■ **ACTIVITY**
Read through the entries below and copy each line where "GREY" turns up.

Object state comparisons
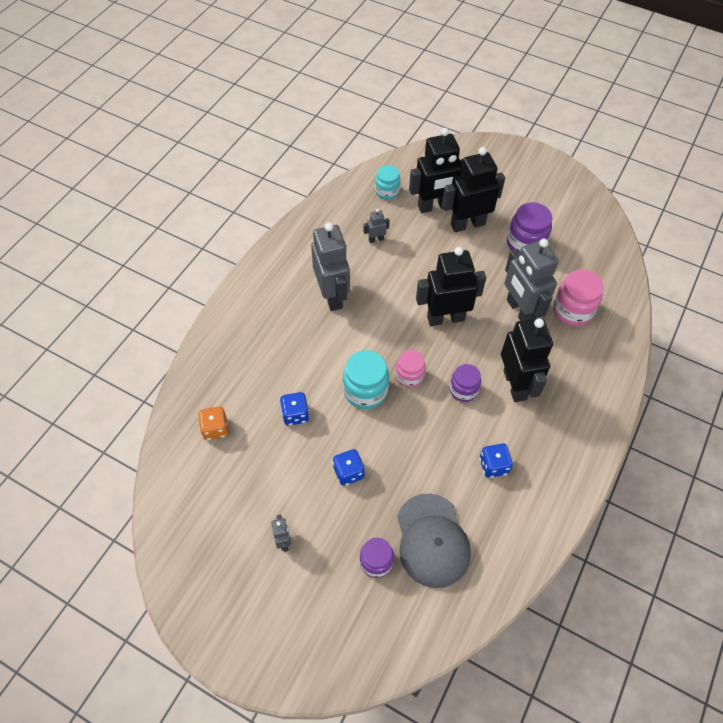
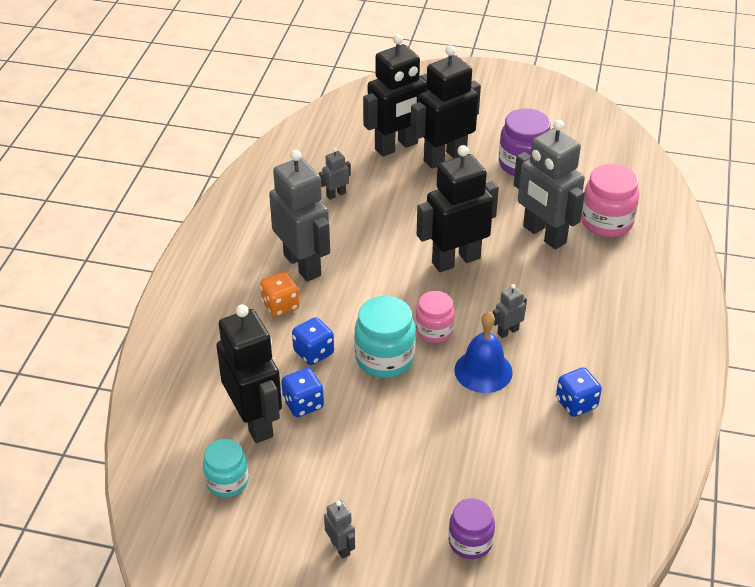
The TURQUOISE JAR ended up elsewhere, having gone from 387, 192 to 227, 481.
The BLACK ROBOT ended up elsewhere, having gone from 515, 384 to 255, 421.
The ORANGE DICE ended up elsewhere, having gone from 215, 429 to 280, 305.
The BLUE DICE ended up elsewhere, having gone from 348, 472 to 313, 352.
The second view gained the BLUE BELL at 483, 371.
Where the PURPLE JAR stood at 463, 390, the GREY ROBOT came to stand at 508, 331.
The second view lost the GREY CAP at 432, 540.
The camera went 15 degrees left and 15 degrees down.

■ **RESULT OF THIS EXERCISE**
Where the PURPLE JAR stood at 463, 390, the GREY ROBOT came to stand at 508, 331.
The second view lost the GREY CAP at 432, 540.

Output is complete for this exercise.